→ Task to carry out:
Some of the lines below need repeating. Reproduce exactly those between the lines holding "R17: 330 (COM, VE2) -> 1k (COM, VE2)" and "TR1: NPN (B", inclusive.

→ Data under study:
*** Begin section ***
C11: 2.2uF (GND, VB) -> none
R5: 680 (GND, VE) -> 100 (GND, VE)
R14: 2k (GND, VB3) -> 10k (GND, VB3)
*** End section ***
*** Begin section ***
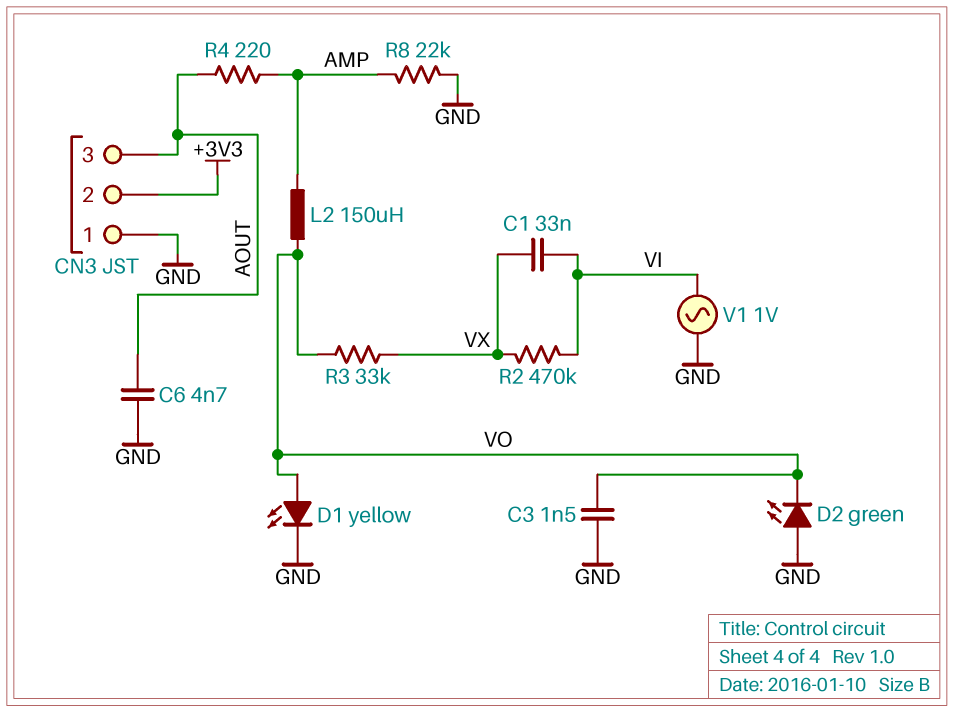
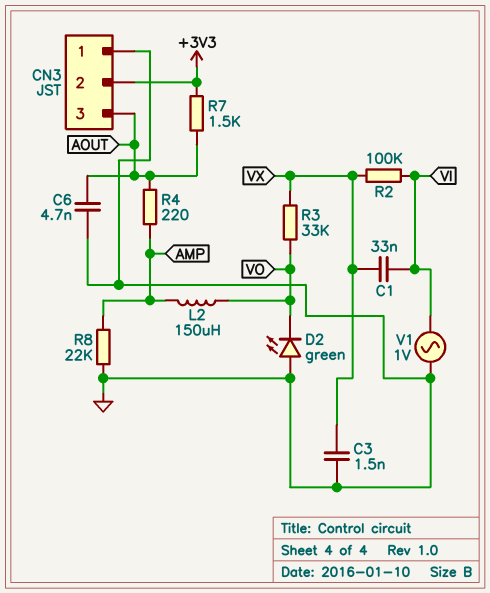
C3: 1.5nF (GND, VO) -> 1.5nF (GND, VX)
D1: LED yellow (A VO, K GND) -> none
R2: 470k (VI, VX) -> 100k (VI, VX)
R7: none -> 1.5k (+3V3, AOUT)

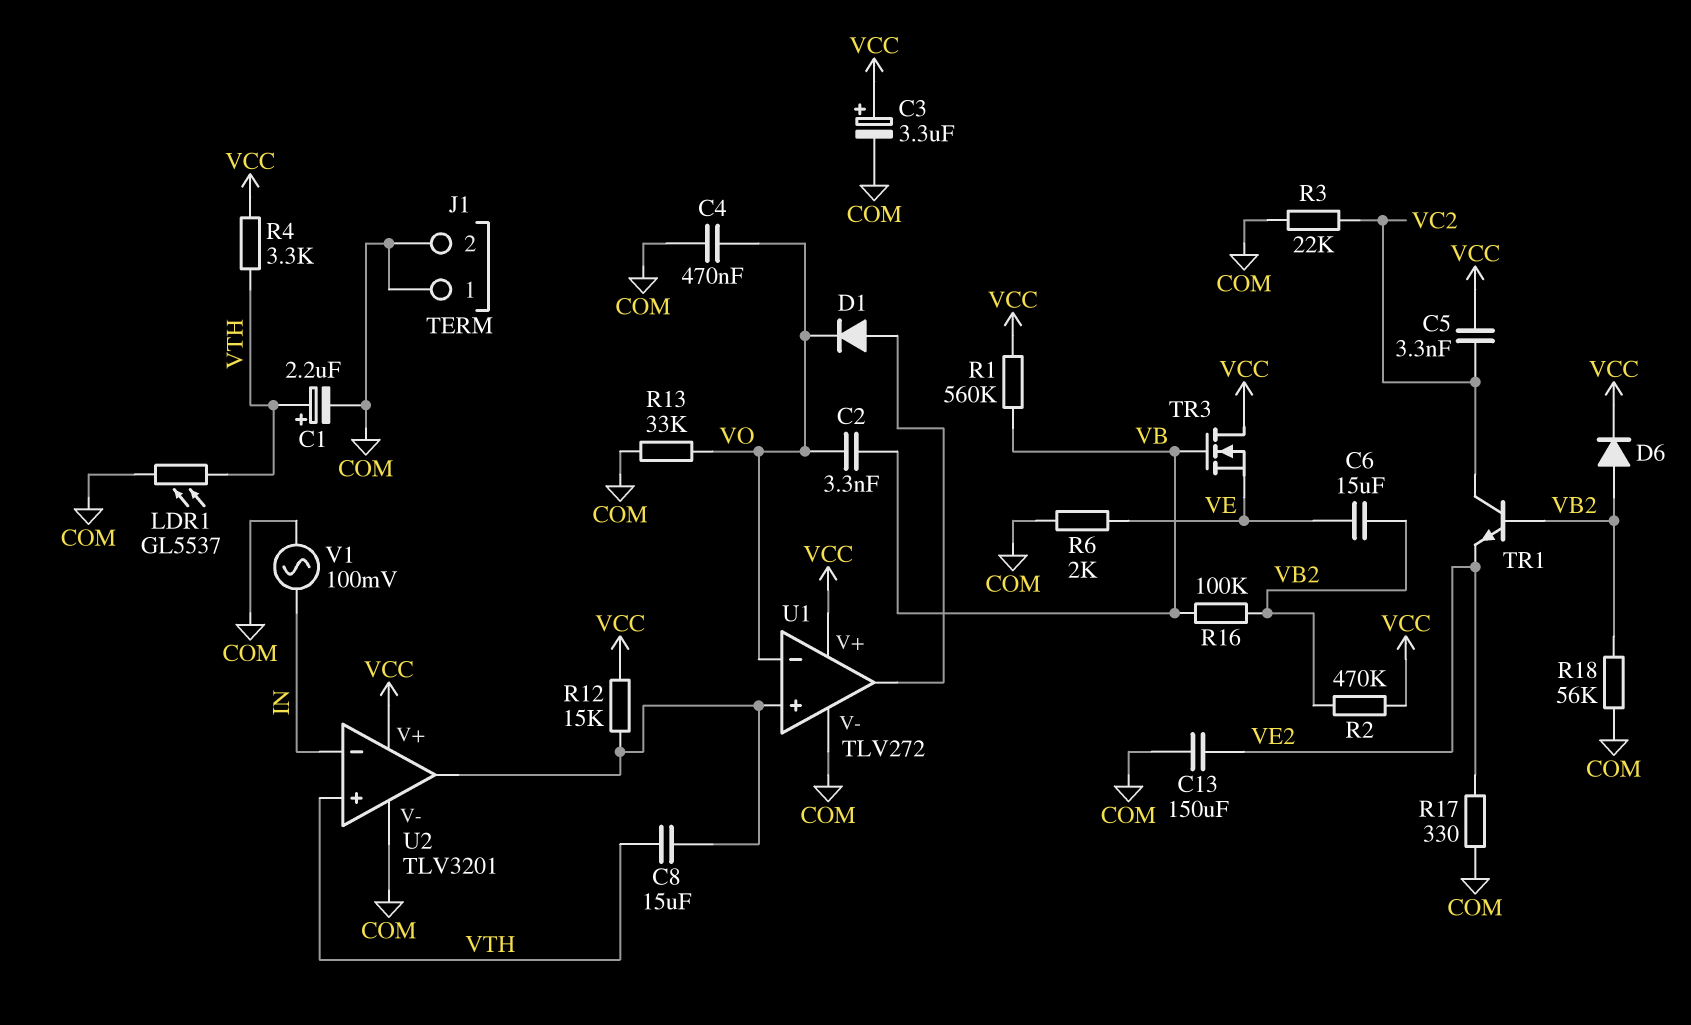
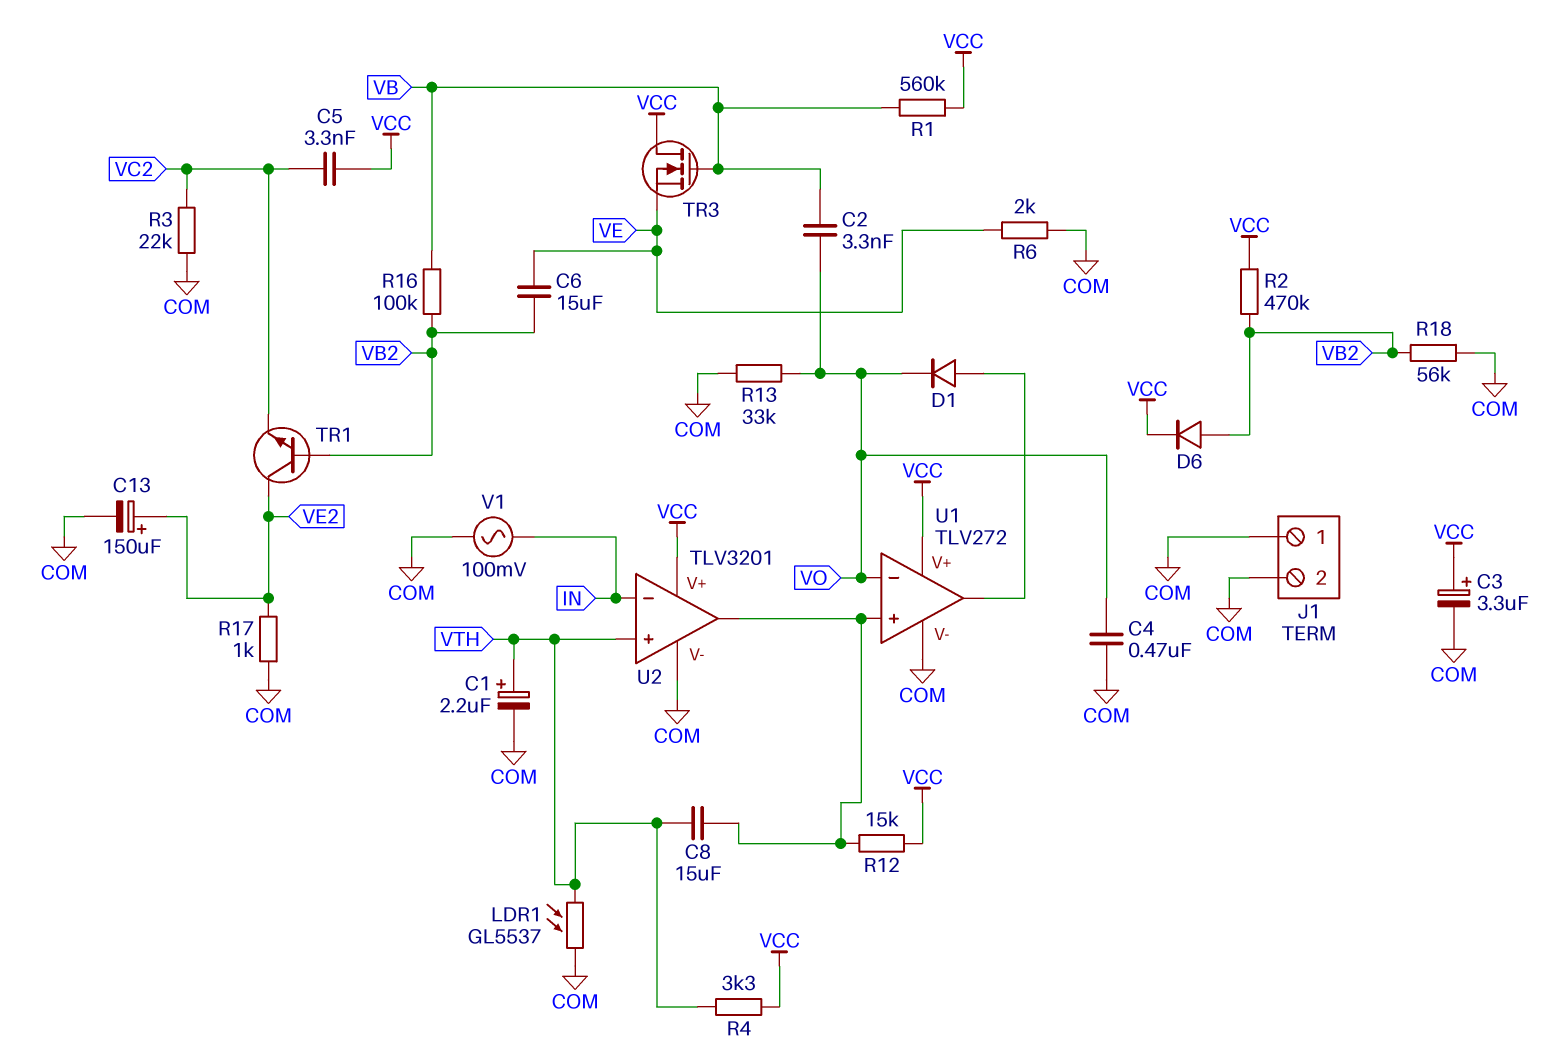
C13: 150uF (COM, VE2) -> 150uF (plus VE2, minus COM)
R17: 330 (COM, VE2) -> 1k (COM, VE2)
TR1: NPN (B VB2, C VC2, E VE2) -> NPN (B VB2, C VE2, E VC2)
*** End section ***
*** Begin section ***
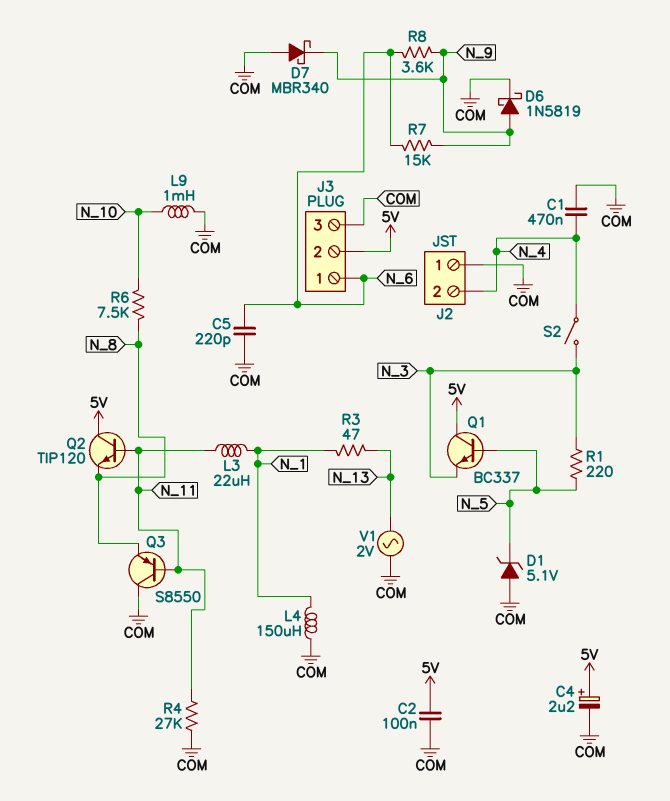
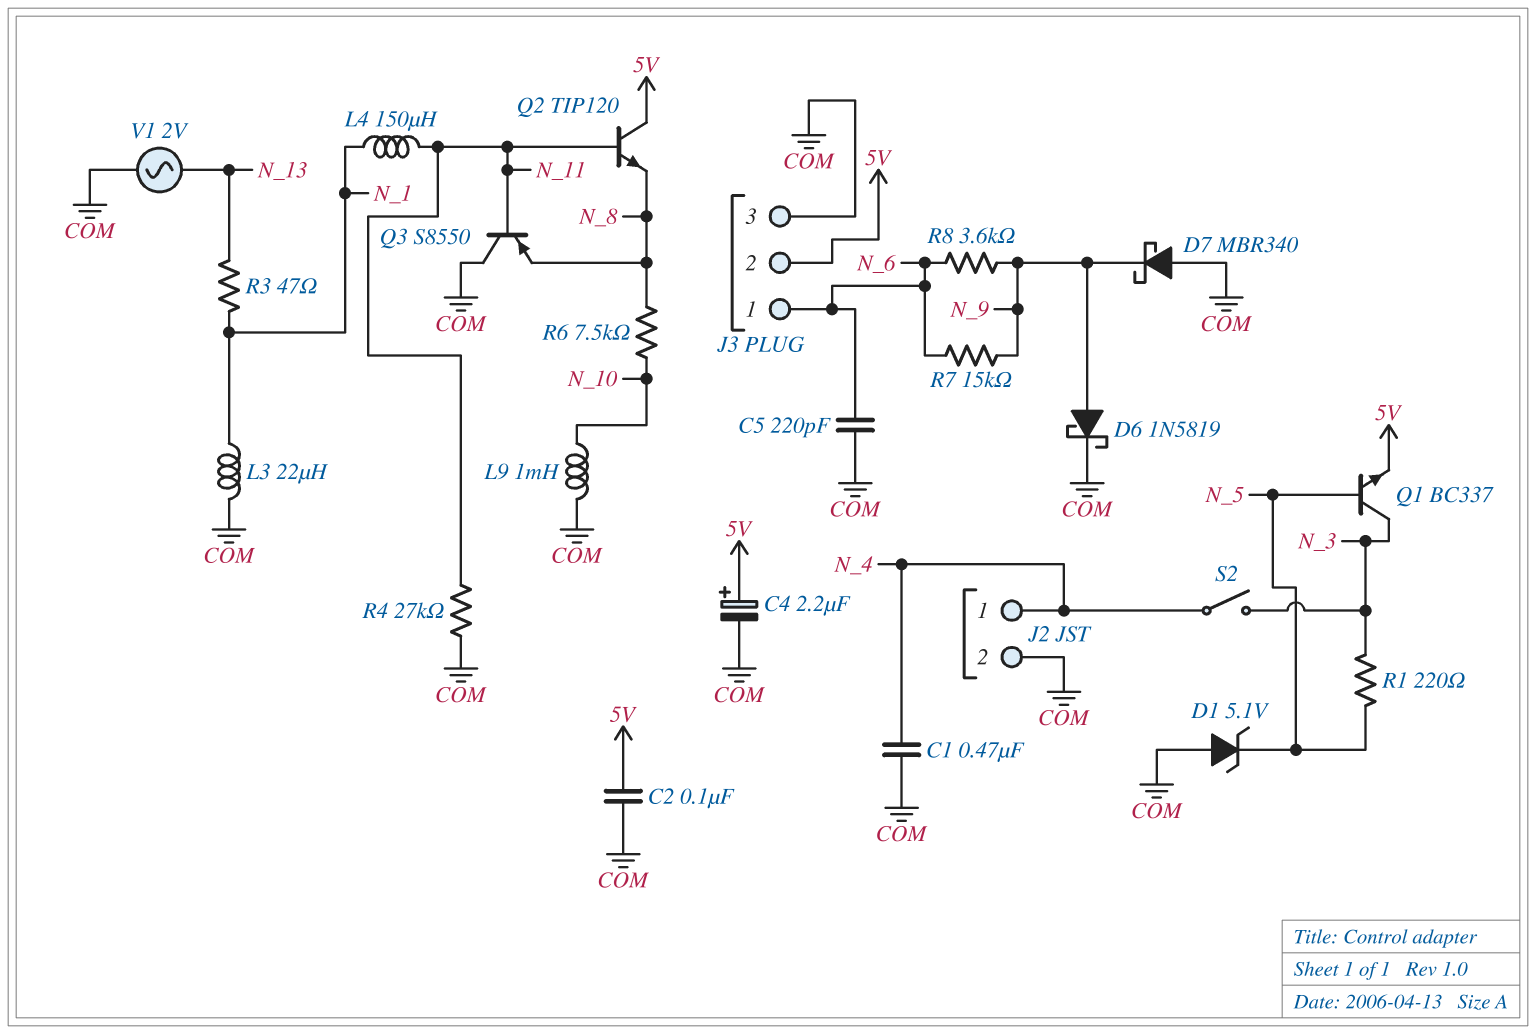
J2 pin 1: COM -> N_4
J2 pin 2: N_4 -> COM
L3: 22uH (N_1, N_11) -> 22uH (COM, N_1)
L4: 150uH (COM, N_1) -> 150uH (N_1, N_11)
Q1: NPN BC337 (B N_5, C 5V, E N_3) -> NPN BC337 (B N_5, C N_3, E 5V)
*** End section ***
→ Result of the exercise:
R17: 330 (COM, VE2) -> 1k (COM, VE2)
TR1: NPN (B VB2, C VC2, E VE2) -> NPN (B VB2, C VE2, E VC2)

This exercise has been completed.